(Source records Opens)

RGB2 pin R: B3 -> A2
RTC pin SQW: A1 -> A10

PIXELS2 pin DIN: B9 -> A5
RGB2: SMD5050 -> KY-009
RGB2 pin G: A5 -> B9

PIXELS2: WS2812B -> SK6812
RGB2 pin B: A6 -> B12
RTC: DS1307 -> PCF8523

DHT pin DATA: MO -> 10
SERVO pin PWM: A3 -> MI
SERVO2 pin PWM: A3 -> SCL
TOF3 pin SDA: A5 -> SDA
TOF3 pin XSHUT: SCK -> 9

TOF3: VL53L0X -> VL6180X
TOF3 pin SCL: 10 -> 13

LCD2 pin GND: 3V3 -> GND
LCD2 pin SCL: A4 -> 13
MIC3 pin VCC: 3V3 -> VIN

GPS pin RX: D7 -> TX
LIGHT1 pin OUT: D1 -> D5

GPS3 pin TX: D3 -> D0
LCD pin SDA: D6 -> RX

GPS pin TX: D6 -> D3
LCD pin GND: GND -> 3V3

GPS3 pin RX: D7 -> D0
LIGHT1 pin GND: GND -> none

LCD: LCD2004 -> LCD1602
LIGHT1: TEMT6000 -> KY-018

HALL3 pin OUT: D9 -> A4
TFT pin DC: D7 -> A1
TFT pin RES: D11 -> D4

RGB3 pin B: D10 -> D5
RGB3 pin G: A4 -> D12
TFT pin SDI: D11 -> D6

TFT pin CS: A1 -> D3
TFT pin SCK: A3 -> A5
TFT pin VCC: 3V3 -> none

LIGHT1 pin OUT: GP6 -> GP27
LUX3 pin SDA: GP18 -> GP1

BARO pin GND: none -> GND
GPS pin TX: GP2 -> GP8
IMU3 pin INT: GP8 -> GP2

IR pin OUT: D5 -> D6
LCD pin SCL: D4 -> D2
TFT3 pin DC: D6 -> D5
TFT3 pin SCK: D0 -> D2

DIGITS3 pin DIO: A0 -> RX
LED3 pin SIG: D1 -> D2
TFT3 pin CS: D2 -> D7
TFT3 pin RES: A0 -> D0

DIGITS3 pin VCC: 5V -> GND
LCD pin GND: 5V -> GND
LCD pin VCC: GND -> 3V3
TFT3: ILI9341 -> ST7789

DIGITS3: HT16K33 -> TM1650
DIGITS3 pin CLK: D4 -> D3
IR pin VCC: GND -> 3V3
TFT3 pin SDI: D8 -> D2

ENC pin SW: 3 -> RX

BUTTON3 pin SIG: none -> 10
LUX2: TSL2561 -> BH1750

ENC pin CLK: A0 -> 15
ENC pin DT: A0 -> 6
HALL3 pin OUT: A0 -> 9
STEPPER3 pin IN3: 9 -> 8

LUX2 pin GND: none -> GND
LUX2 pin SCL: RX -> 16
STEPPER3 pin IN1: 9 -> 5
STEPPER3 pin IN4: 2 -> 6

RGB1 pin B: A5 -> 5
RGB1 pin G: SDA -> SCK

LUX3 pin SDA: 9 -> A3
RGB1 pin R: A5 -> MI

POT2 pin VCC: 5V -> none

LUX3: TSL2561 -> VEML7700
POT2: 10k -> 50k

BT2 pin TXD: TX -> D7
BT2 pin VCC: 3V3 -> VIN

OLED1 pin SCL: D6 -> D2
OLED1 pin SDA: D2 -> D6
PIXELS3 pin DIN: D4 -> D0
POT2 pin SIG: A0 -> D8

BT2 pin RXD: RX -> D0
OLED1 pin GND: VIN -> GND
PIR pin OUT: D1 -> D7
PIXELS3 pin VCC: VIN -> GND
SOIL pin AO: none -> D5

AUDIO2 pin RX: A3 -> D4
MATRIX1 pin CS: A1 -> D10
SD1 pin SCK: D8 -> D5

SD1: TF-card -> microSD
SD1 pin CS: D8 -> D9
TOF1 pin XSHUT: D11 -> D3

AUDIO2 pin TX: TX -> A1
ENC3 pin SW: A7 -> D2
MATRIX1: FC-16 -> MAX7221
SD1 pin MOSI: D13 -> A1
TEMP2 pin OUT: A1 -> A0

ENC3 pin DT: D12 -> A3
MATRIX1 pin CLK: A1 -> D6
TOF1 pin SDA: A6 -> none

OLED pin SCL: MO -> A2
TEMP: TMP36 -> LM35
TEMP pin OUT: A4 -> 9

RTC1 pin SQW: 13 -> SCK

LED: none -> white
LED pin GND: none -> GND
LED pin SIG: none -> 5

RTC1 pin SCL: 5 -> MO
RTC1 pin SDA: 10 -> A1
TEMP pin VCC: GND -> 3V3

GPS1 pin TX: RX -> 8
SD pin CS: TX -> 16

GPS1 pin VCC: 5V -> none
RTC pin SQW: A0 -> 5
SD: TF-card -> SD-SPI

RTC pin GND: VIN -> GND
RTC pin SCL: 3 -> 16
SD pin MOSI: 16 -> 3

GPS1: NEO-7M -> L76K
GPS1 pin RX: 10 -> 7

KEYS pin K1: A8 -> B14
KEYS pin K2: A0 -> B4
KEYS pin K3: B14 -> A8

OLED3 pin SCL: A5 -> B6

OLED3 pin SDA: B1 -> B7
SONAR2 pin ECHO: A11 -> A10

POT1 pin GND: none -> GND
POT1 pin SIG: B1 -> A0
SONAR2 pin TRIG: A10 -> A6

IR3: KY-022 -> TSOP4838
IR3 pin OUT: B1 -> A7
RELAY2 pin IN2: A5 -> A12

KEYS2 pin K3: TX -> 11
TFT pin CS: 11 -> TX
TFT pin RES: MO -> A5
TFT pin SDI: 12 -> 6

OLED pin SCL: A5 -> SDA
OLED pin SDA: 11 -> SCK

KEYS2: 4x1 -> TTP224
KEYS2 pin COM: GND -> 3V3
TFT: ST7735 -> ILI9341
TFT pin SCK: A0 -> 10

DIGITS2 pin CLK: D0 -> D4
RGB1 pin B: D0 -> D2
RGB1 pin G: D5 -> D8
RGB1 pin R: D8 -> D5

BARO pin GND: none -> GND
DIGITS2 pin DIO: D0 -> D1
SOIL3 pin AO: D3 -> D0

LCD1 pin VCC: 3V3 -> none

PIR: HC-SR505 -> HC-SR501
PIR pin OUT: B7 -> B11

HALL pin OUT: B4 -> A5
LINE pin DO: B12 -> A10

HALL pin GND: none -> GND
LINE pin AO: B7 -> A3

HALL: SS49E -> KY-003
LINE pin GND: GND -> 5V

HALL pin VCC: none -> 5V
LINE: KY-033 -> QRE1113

(Source records Closes)

_About this exercise_.
Repeat the records above exactly, with nothing left out.

_Output_.
RGB2 pin R: B3 -> A2
RTC pin SQW: A1 -> A10

PIXELS2 pin DIN: B9 -> A5
RGB2: SMD5050 -> KY-009
RGB2 pin G: A5 -> B9

PIXELS2: WS2812B -> SK6812
RGB2 pin B: A6 -> B12
RTC: DS1307 -> PCF8523

DHT pin DATA: MO -> 10
SERVO pin PWM: A3 -> MI
SERVO2 pin PWM: A3 -> SCL
TOF3 pin SDA: A5 -> SDA
TOF3 pin XSHUT: SCK -> 9

TOF3: VL53L0X -> VL6180X
TOF3 pin SCL: 10 -> 13

LCD2 pin GND: 3V3 -> GND
LCD2 pin SCL: A4 -> 13
MIC3 pin VCC: 3V3 -> VIN

GPS pin RX: D7 -> TX
LIGHT1 pin OUT: D1 -> D5

GPS3 pin TX: D3 -> D0
LCD pin SDA: D6 -> RX

GPS pin TX: D6 -> D3
LCD pin GND: GND -> 3V3

GPS3 pin RX: D7 -> D0
LIGHT1 pin GND: GND -> none

LCD: LCD2004 -> LCD1602
LIGHT1: TEMT6000 -> KY-018

HALL3 pin OUT: D9 -> A4
TFT pin DC: D7 -> A1
TFT pin RES: D11 -> D4

RGB3 pin B: D10 -> D5
RGB3 pin G: A4 -> D12
TFT pin SDI: D11 -> D6

TFT pin CS: A1 -> D3
TFT pin SCK: A3 -> A5
TFT pin VCC: 3V3 -> none

LIGHT1 pin OUT: GP6 -> GP27
LUX3 pin SDA: GP18 -> GP1

BARO pin GND: none -> GND
GPS pin TX: GP2 -> GP8
IMU3 pin INT: GP8 -> GP2

IR pin OUT: D5 -> D6
LCD pin SCL: D4 -> D2
TFT3 pin DC: D6 -> D5
TFT3 pin SCK: D0 -> D2

DIGITS3 pin DIO: A0 -> RX
LED3 pin SIG: D1 -> D2
TFT3 pin CS: D2 -> D7
TFT3 pin RES: A0 -> D0

DIGITS3 pin VCC: 5V -> GND
LCD pin GND: 5V -> GND
LCD pin VCC: GND -> 3V3
TFT3: ILI9341 -> ST7789

DIGITS3: HT16K33 -> TM1650
DIGITS3 pin CLK: D4 -> D3
IR pin VCC: GND -> 3V3
TFT3 pin SDI: D8 -> D2

ENC pin SW: 3 -> RX

BUTTON3 pin SIG: none -> 10
LUX2: TSL2561 -> BH1750

ENC pin CLK: A0 -> 15
ENC pin DT: A0 -> 6
HALL3 pin OUT: A0 -> 9
STEPPER3 pin IN3: 9 -> 8

LUX2 pin GND: none -> GND
LUX2 pin SCL: RX -> 16
STEPPER3 pin IN1: 9 -> 5
STEPPER3 pin IN4: 2 -> 6

RGB1 pin B: A5 -> 5
RGB1 pin G: SDA -> SCK

LUX3 pin SDA: 9 -> A3
RGB1 pin R: A5 -> MI

POT2 pin VCC: 5V -> none

LUX3: TSL2561 -> VEML7700
POT2: 10k -> 50k

BT2 pin TXD: TX -> D7
BT2 pin VCC: 3V3 -> VIN

OLED1 pin SCL: D6 -> D2
OLED1 pin SDA: D2 -> D6
PIXELS3 pin DIN: D4 -> D0
POT2 pin SIG: A0 -> D8

BT2 pin RXD: RX -> D0
OLED1 pin GND: VIN -> GND
PIR pin OUT: D1 -> D7
PIXELS3 pin VCC: VIN -> GND
SOIL pin AO: none -> D5

AUDIO2 pin RX: A3 -> D4
MATRIX1 pin CS: A1 -> D10
SD1 pin SCK: D8 -> D5

SD1: TF-card -> microSD
SD1 pin CS: D8 -> D9
TOF1 pin XSHUT: D11 -> D3

AUDIO2 pin TX: TX -> A1
ENC3 pin SW: A7 -> D2
MATRIX1: FC-16 -> MAX7221
SD1 pin MOSI: D13 -> A1
TEMP2 pin OUT: A1 -> A0

ENC3 pin DT: D12 -> A3
MATRIX1 pin CLK: A1 -> D6
TOF1 pin SDA: A6 -> none

OLED pin SCL: MO -> A2
TEMP: TMP36 -> LM35
TEMP pin OUT: A4 -> 9

RTC1 pin SQW: 13 -> SCK

LED: none -> white
LED pin GND: none -> GND
LED pin SIG: none -> 5

RTC1 pin SCL: 5 -> MO
RTC1 pin SDA: 10 -> A1
TEMP pin VCC: GND -> 3V3

GPS1 pin TX: RX -> 8
SD pin CS: TX -> 16

GPS1 pin VCC: 5V -> none
RTC pin SQW: A0 -> 5
SD: TF-card -> SD-SPI

RTC pin GND: VIN -> GND
RTC pin SCL: 3 -> 16
SD pin MOSI: 16 -> 3

GPS1: NEO-7M -> L76K
GPS1 pin RX: 10 -> 7

KEYS pin K1: A8 -> B14
KEYS pin K2: A0 -> B4
KEYS pin K3: B14 -> A8

OLED3 pin SCL: A5 -> B6

OLED3 pin SDA: B1 -> B7
SONAR2 pin ECHO: A11 -> A10

POT1 pin GND: none -> GND
POT1 pin SIG: B1 -> A0
SONAR2 pin TRIG: A10 -> A6

IR3: KY-022 -> TSOP4838
IR3 pin OUT: B1 -> A7
RELAY2 pin IN2: A5 -> A12

KEYS2 pin K3: TX -> 11
TFT pin CS: 11 -> TX
TFT pin RES: MO -> A5
TFT pin SDI: 12 -> 6

OLED pin SCL: A5 -> SDA
OLED pin SDA: 11 -> SCK

KEYS2: 4x1 -> TTP224
KEYS2 pin COM: GND -> 3V3
TFT: ST7735 -> ILI9341
TFT pin SCK: A0 -> 10

DIGITS2 pin CLK: D0 -> D4
RGB1 pin B: D0 -> D2
RGB1 pin G: D5 -> D8
RGB1 pin R: D8 -> D5

BARO pin GND: none -> GND
DIGITS2 pin DIO: D0 -> D1
SOIL3 pin AO: D3 -> D0

LCD1 pin VCC: 3V3 -> none

PIR: HC-SR505 -> HC-SR501
PIR pin OUT: B7 -> B11

HALL pin OUT: B4 -> A5
LINE pin DO: B12 -> A10

HALL pin GND: none -> GND
LINE pin AO: B7 -> A3

HALL: SS49E -> KY-003
LINE pin GND: GND -> 5V

HALL pin VCC: none -> 5V
LINE: KY-033 -> QRE1113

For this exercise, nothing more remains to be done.